**INFORMATION**
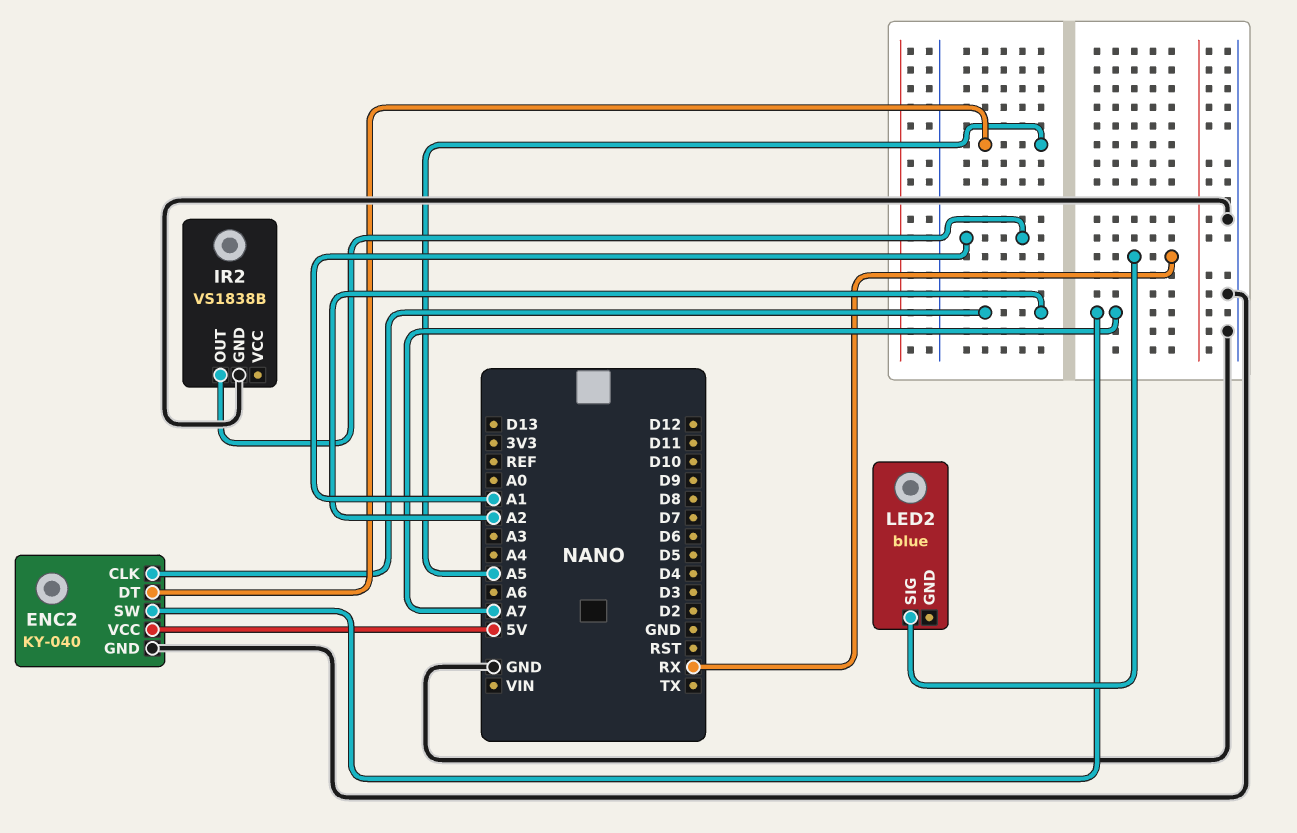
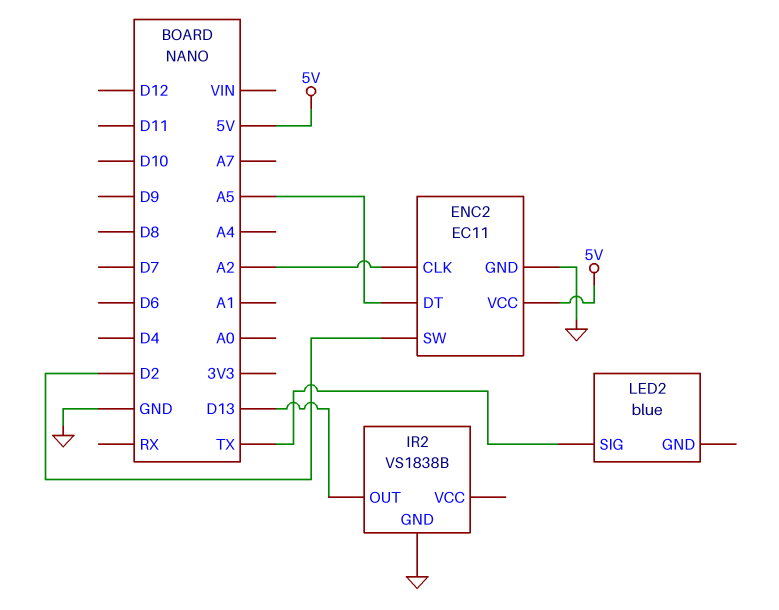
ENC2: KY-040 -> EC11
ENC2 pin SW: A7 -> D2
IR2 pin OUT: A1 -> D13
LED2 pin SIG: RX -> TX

--

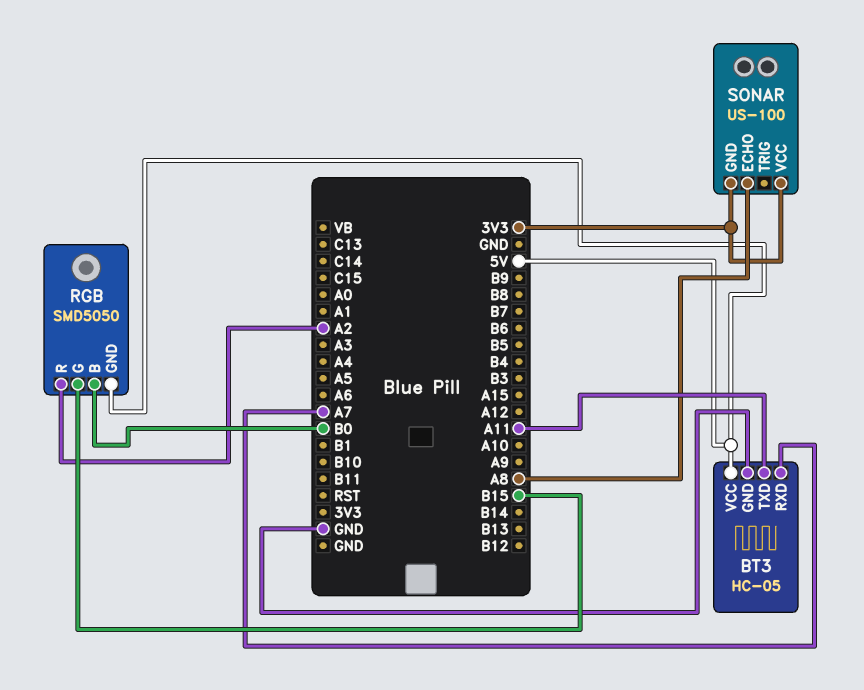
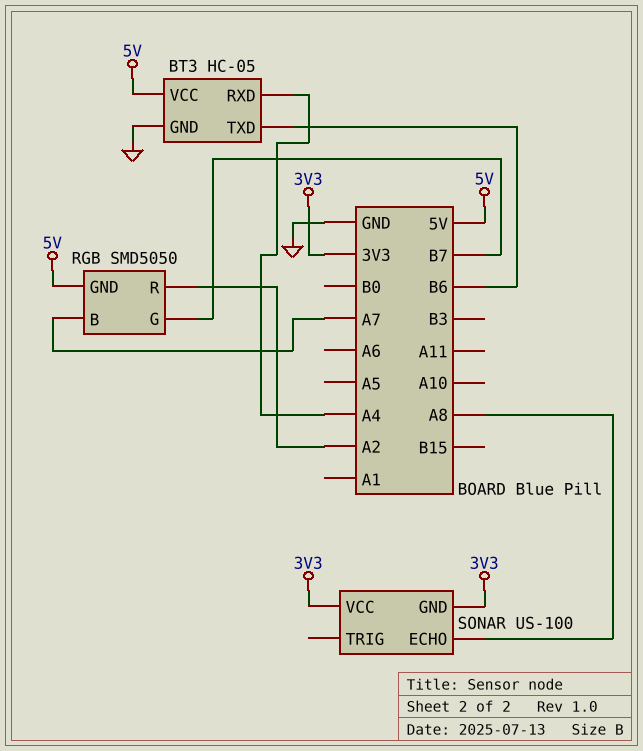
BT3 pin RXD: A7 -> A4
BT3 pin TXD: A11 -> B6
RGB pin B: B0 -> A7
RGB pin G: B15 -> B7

**TASK REQUIREMENTS**
Begin with the line above that has "ENC2: KY-040 -> EC11" and continue through the line that has "LED2 pin SIG: RX -> TX", setting each one down exactly. Stop there.

**SOLUTION**
ENC2: KY-040 -> EC11
ENC2 pin SW: A7 -> D2
IR2 pin OUT: A1 -> D13
LED2 pin SIG: RX -> TX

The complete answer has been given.